EXERCISE
Scan the data for lines with "orange" and report the count by itself.

----------

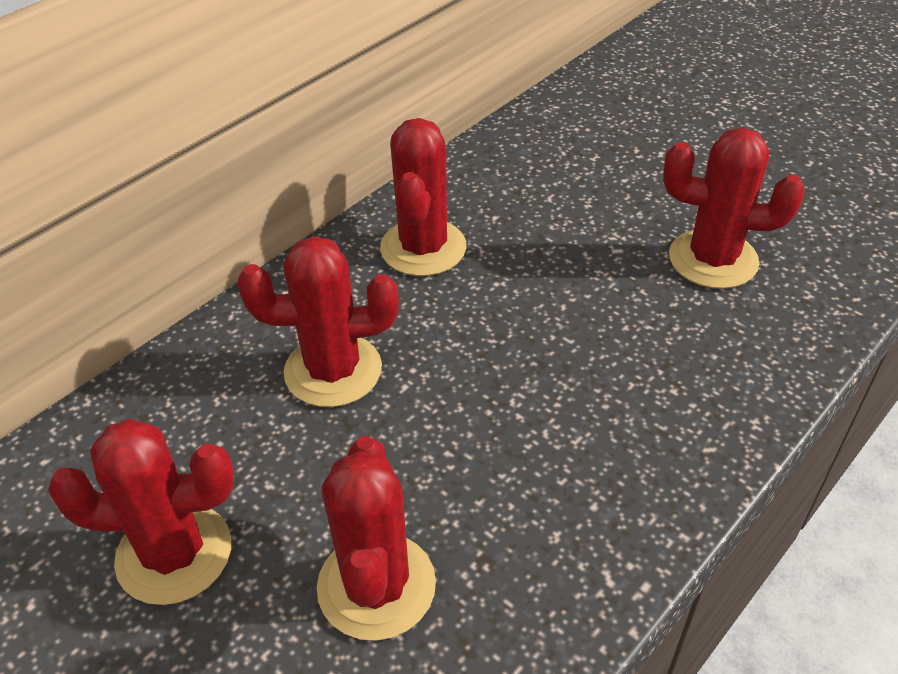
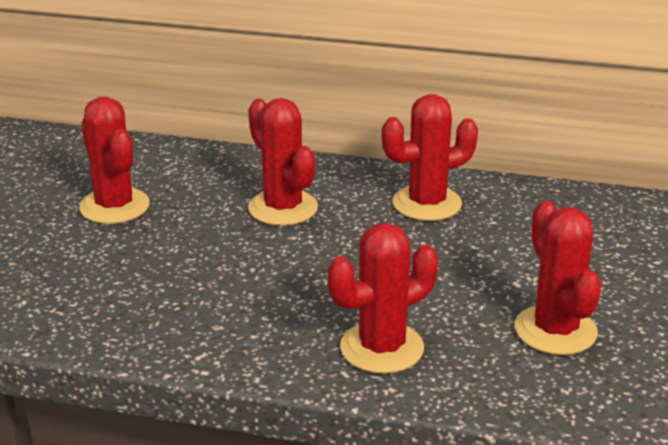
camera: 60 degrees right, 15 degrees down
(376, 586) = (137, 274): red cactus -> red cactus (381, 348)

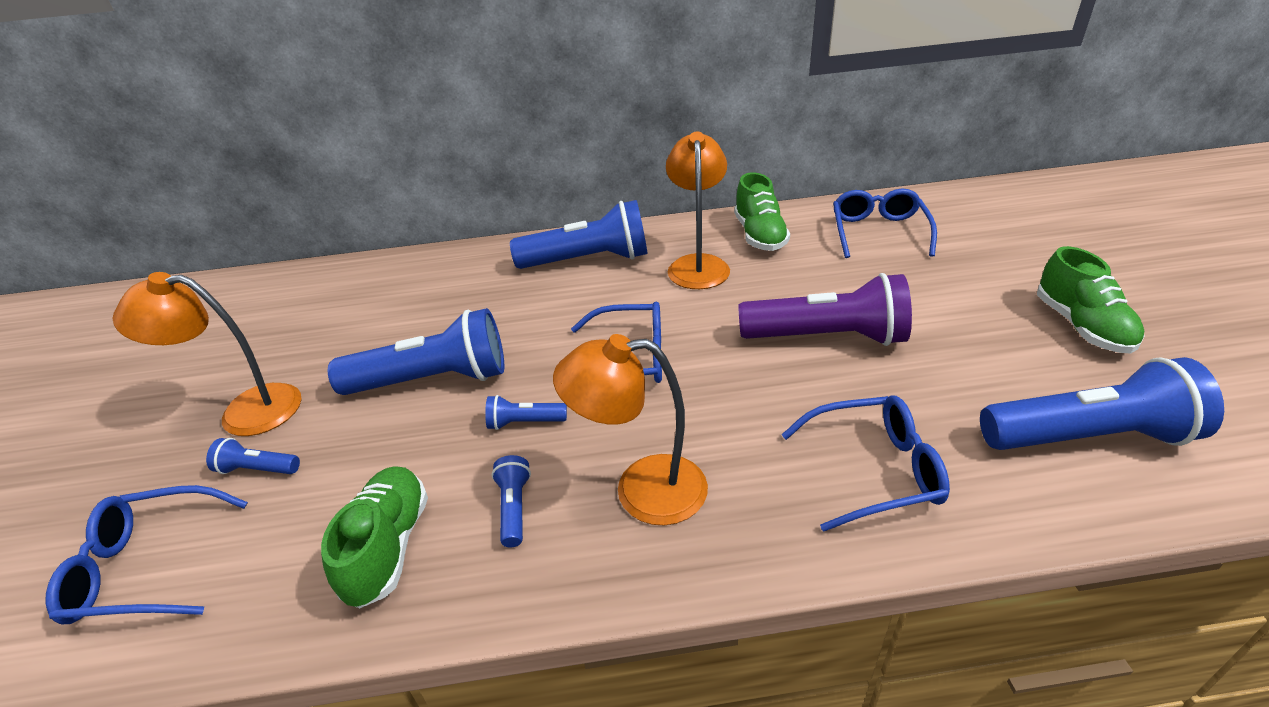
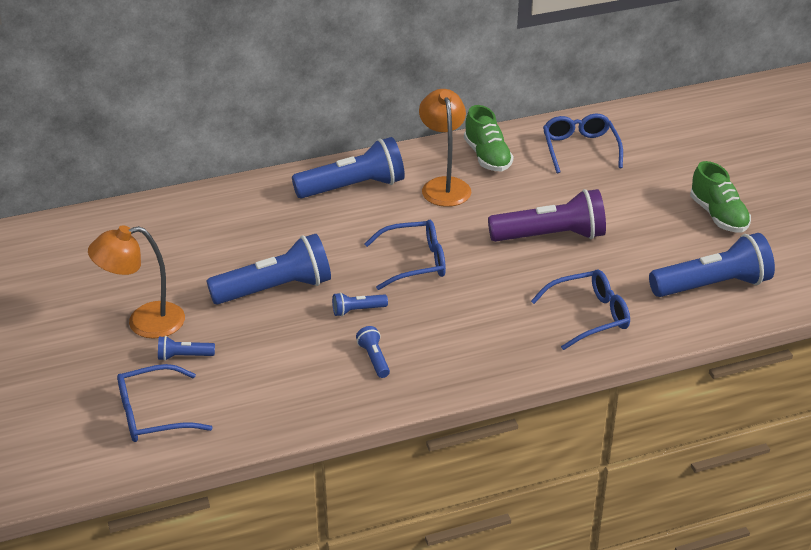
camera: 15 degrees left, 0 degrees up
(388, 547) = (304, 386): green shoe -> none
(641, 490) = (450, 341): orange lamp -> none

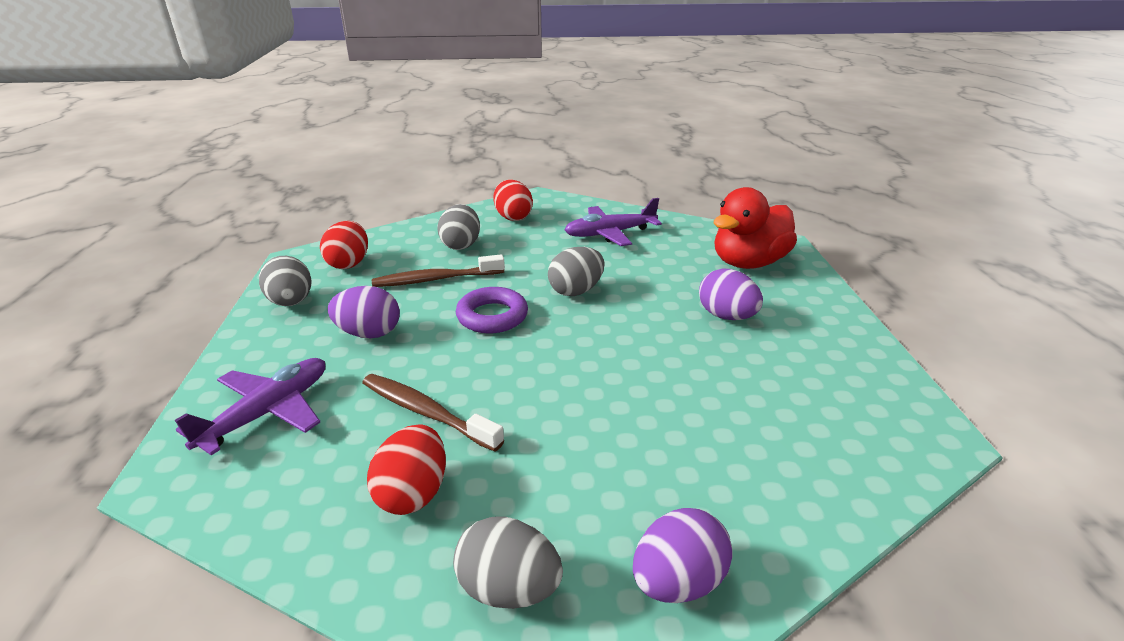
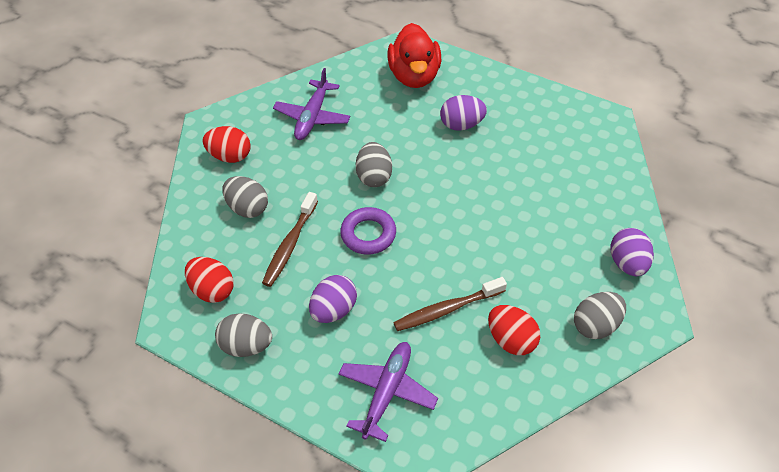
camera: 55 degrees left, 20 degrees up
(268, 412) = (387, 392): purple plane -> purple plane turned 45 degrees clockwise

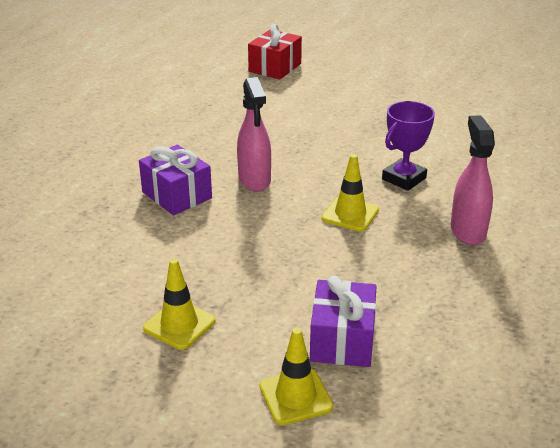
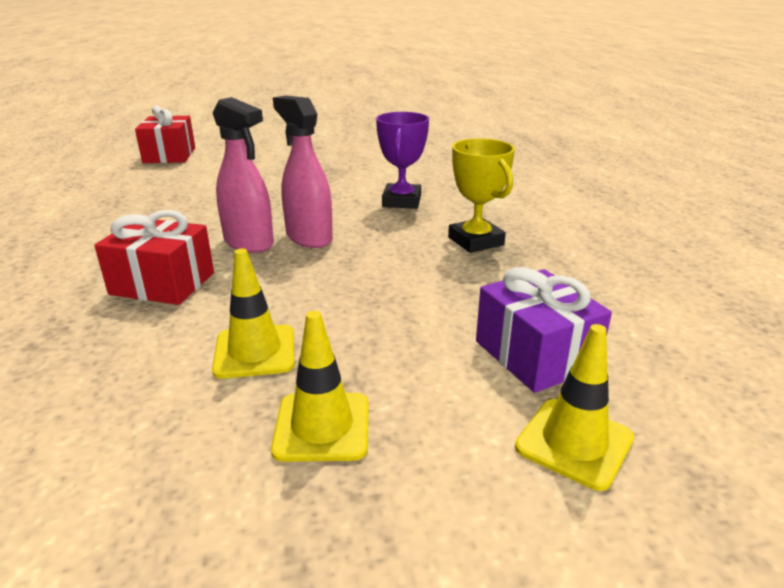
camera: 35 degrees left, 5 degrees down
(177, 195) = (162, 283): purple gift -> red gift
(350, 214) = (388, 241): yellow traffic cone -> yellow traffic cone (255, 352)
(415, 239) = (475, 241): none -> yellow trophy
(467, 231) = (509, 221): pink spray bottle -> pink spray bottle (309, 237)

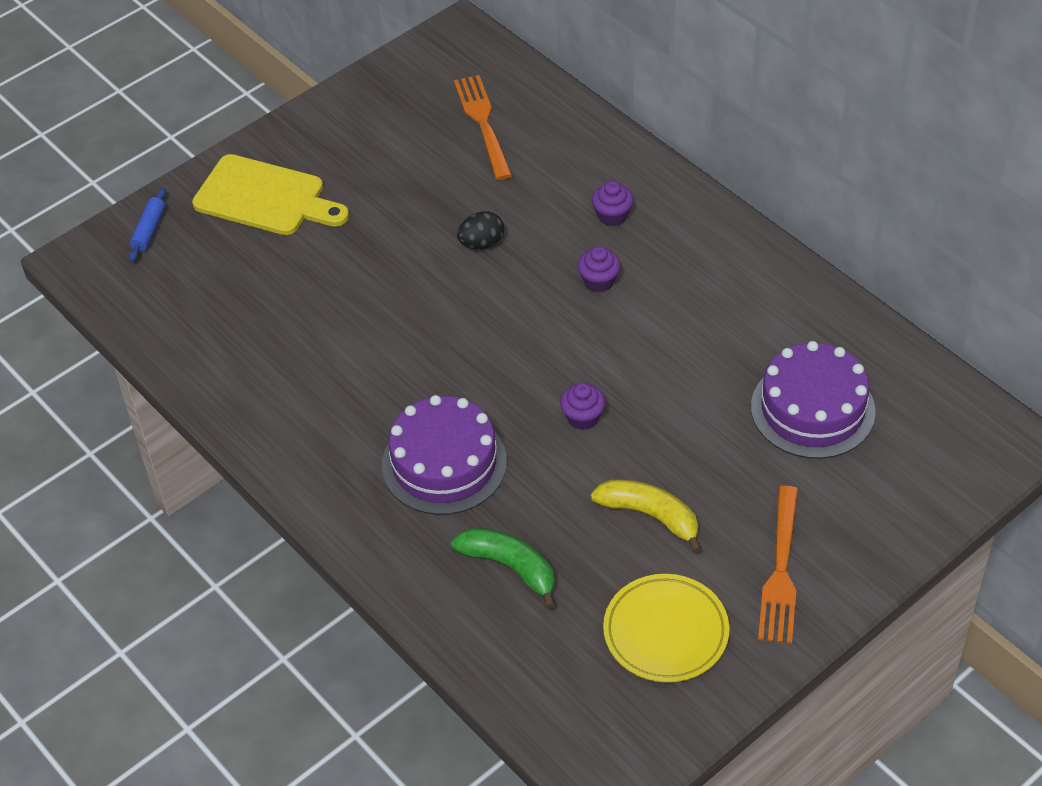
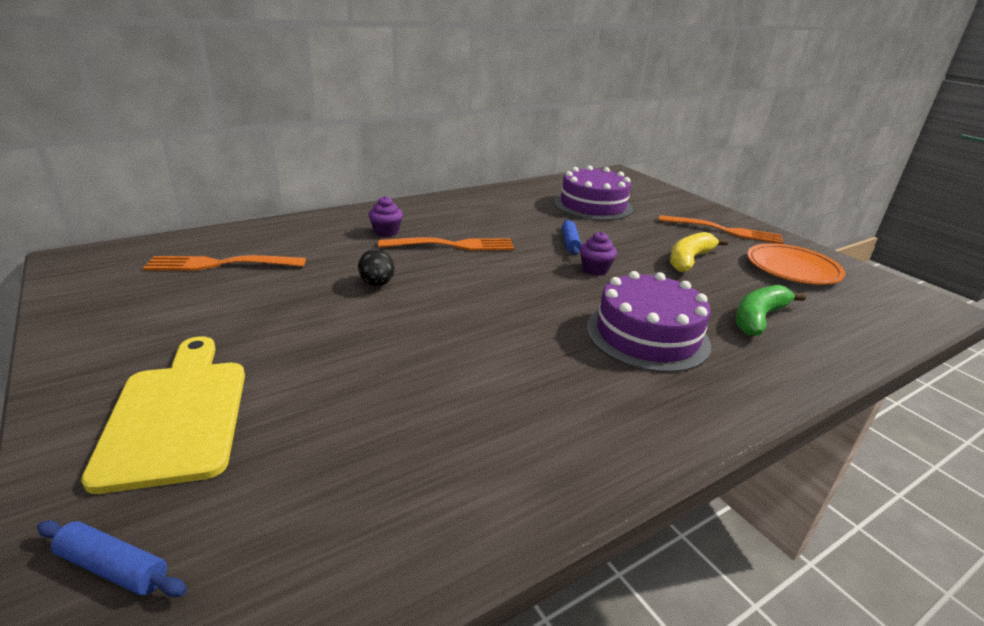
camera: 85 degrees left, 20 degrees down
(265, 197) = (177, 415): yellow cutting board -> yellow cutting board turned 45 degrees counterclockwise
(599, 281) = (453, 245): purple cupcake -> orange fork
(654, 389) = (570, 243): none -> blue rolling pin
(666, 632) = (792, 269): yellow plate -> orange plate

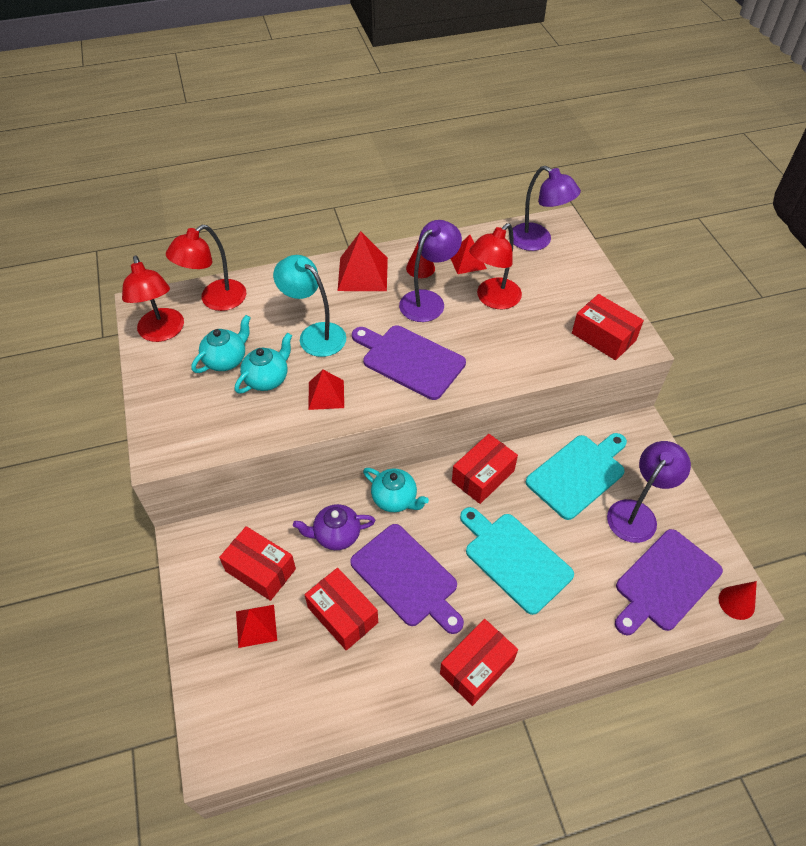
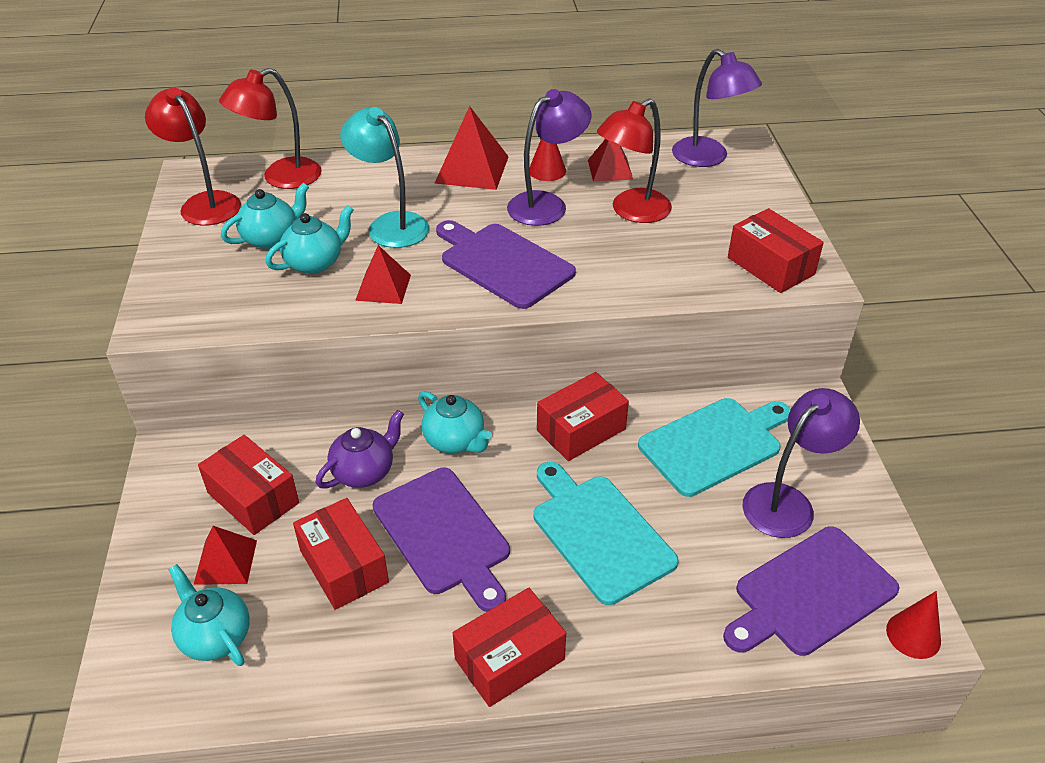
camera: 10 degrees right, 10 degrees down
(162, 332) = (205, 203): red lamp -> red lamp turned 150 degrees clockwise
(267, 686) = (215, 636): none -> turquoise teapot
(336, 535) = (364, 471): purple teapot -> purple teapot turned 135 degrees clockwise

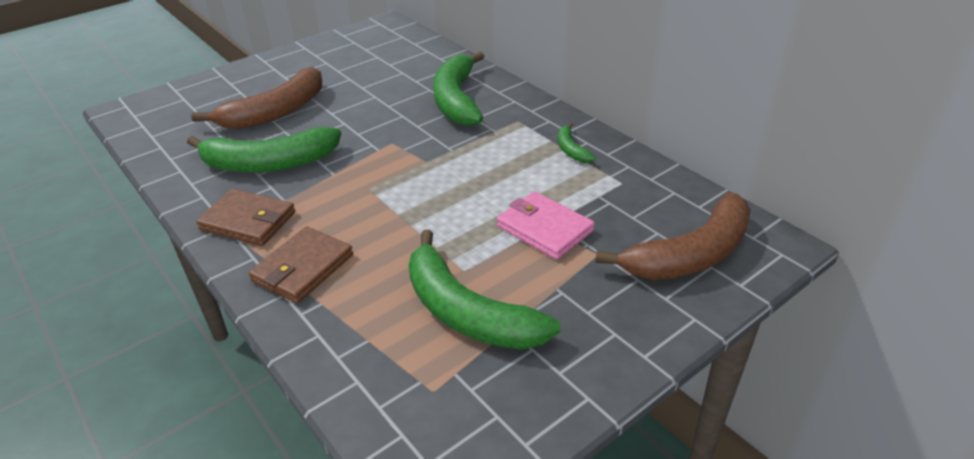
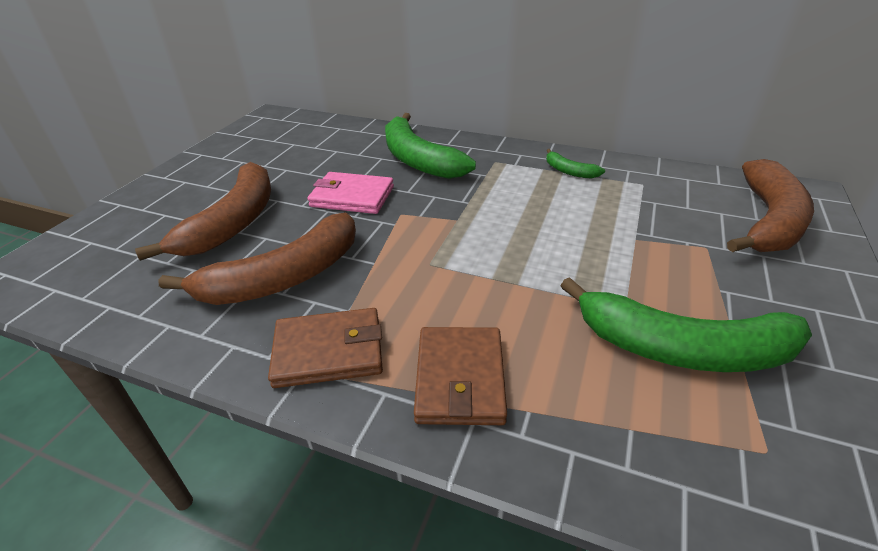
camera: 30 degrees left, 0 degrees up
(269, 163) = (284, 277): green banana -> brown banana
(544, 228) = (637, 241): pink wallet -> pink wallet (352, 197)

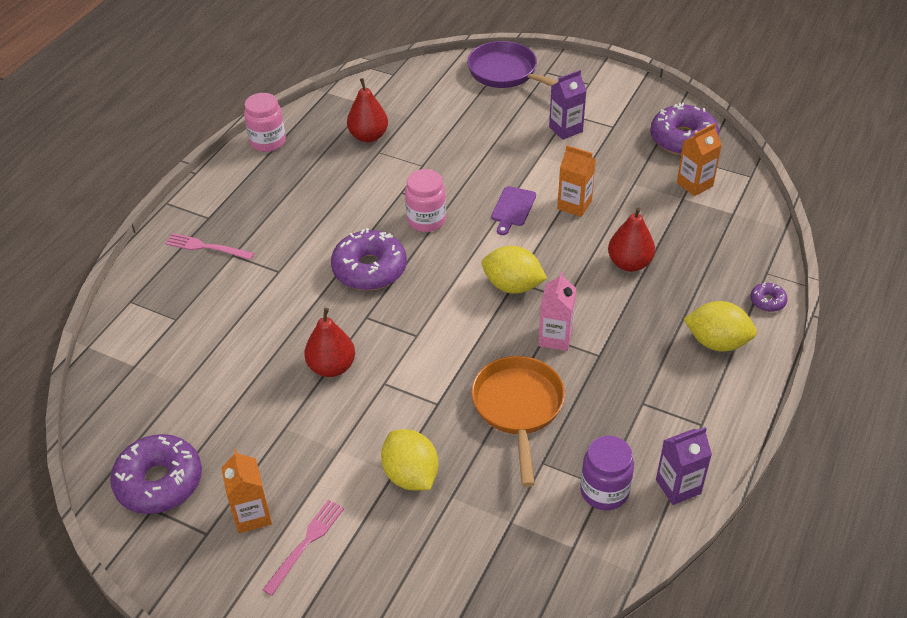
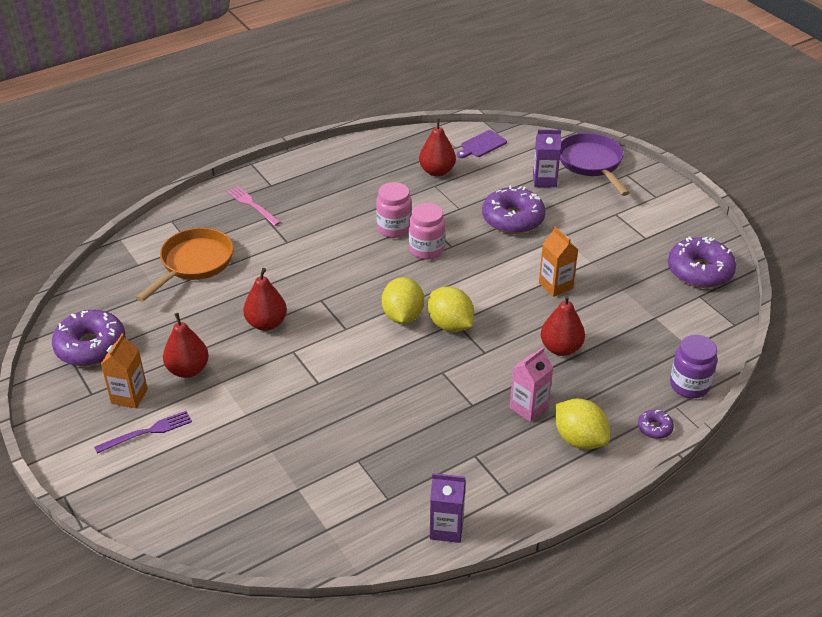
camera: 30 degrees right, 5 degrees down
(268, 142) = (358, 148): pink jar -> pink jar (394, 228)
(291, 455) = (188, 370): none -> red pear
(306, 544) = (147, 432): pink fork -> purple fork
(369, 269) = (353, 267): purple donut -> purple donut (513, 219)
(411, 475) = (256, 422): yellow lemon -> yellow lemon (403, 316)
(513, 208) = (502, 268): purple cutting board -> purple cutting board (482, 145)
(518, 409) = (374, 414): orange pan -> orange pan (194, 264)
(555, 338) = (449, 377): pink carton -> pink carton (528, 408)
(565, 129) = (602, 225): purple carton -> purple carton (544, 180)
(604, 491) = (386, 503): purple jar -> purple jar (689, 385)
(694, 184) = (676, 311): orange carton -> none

----------

WRITTEN RESPONSE
5